• Exercise goal: Please print the records below word for word, beginning at their first line and stopping after the line that contains "black L-shape at (230, 190): rotated".

§

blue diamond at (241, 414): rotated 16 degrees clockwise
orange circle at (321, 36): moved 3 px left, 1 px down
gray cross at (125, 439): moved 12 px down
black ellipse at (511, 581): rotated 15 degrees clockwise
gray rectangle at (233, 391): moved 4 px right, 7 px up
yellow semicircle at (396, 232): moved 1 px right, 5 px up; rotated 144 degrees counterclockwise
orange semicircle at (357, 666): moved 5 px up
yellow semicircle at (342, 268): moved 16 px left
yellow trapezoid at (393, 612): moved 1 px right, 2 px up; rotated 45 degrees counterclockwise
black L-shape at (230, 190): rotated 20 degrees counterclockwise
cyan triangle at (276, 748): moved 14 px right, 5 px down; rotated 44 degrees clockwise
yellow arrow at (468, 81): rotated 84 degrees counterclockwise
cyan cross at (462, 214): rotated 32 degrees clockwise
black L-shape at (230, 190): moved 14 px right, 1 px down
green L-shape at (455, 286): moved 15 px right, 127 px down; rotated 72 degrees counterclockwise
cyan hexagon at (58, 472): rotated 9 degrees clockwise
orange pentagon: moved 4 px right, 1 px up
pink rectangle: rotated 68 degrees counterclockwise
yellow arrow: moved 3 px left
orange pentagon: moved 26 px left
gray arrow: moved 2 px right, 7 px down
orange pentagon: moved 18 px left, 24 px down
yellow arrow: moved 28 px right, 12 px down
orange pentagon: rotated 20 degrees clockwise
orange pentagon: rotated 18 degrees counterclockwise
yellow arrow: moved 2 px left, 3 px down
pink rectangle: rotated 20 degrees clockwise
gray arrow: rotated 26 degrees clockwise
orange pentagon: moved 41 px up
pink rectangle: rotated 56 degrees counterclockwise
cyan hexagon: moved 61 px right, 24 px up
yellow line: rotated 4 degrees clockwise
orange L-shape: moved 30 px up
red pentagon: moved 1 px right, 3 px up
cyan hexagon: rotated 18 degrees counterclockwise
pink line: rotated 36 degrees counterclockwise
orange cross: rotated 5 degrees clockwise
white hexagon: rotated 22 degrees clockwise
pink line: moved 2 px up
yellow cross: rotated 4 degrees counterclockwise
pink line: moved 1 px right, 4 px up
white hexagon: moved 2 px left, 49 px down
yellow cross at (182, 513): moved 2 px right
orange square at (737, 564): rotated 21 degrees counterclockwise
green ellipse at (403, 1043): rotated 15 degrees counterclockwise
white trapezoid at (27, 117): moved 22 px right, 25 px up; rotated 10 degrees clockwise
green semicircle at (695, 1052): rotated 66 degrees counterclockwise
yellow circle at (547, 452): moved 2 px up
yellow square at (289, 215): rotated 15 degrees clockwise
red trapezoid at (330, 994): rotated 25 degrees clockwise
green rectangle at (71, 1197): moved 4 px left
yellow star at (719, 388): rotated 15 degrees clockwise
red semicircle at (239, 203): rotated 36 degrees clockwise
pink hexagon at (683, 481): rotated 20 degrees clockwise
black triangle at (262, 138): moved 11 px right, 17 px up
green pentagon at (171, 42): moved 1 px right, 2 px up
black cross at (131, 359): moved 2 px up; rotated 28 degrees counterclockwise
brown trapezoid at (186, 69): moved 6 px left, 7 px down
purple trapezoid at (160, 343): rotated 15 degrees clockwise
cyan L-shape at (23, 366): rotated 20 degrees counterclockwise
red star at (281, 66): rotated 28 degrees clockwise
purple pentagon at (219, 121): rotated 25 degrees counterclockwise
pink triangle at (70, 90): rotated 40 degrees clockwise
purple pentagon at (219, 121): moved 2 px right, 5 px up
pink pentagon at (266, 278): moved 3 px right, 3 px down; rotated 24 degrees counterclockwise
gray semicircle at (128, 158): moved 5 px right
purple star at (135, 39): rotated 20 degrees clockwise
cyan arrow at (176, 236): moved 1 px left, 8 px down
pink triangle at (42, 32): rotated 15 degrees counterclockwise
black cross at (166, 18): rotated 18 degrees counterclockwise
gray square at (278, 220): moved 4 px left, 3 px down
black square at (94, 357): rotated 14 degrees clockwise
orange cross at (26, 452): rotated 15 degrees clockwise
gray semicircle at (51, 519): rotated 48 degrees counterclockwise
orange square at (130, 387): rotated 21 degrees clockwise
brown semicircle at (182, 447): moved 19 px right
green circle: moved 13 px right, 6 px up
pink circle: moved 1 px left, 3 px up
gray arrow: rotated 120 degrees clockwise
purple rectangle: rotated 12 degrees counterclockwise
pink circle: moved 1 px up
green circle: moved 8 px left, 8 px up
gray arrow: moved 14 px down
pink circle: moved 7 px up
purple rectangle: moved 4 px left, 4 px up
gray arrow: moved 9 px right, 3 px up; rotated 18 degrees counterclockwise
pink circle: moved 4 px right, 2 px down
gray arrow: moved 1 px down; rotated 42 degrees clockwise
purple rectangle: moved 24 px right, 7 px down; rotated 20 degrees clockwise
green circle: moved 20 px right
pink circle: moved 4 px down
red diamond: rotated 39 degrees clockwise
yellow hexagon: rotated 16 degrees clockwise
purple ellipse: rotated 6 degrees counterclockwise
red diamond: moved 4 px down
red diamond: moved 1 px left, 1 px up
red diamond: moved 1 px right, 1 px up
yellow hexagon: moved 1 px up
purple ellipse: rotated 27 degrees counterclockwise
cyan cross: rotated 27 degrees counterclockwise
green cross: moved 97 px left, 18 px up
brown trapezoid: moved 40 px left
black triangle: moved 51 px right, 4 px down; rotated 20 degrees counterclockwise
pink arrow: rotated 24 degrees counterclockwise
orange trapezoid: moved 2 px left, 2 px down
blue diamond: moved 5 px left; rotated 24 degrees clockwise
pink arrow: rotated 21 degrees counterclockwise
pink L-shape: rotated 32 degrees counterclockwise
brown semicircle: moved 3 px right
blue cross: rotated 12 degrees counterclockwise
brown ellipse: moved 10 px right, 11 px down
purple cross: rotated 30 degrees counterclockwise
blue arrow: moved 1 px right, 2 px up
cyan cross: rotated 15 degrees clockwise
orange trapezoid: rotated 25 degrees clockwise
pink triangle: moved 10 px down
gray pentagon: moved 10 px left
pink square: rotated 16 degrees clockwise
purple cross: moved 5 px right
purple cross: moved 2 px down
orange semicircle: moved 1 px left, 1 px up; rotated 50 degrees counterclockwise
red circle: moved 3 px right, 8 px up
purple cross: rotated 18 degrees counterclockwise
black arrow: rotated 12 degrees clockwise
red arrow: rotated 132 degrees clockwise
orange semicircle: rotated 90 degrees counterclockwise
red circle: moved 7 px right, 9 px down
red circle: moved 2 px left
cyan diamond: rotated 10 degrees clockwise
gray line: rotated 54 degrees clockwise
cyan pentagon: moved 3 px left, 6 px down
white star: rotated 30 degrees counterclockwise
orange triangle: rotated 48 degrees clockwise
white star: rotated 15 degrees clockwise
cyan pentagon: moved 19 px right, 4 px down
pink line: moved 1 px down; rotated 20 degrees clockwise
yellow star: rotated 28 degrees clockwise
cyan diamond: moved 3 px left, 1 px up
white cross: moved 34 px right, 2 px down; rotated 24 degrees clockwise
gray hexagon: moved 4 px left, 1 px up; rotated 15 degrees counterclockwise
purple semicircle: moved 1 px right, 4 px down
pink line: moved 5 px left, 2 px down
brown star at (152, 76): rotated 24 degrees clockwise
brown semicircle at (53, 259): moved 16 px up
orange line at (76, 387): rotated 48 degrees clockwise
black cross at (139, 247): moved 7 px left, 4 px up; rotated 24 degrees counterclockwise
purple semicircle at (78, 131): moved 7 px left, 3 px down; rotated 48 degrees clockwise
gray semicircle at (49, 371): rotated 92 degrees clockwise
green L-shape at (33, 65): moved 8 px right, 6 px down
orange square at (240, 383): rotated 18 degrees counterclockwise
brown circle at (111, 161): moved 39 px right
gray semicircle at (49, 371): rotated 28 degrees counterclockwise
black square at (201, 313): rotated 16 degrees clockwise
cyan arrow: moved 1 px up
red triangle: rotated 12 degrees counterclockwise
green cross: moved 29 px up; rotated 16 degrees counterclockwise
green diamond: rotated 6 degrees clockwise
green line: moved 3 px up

§

• Expected answer:
blue diamond at (241, 414): rotated 16 degrees clockwise
orange circle at (321, 36): moved 3 px left, 1 px down
gray cross at (125, 439): moved 12 px down
black ellipse at (511, 581): rotated 15 degrees clockwise
gray rectangle at (233, 391): moved 4 px right, 7 px up
yellow semicircle at (396, 232): moved 1 px right, 5 px up; rotated 144 degrees counterclockwise
orange semicircle at (357, 666): moved 5 px up
yellow semicircle at (342, 268): moved 16 px left
yellow trapezoid at (393, 612): moved 1 px right, 2 px up; rotated 45 degrees counterclockwise
black L-shape at (230, 190): rotated 20 degrees counterclockwise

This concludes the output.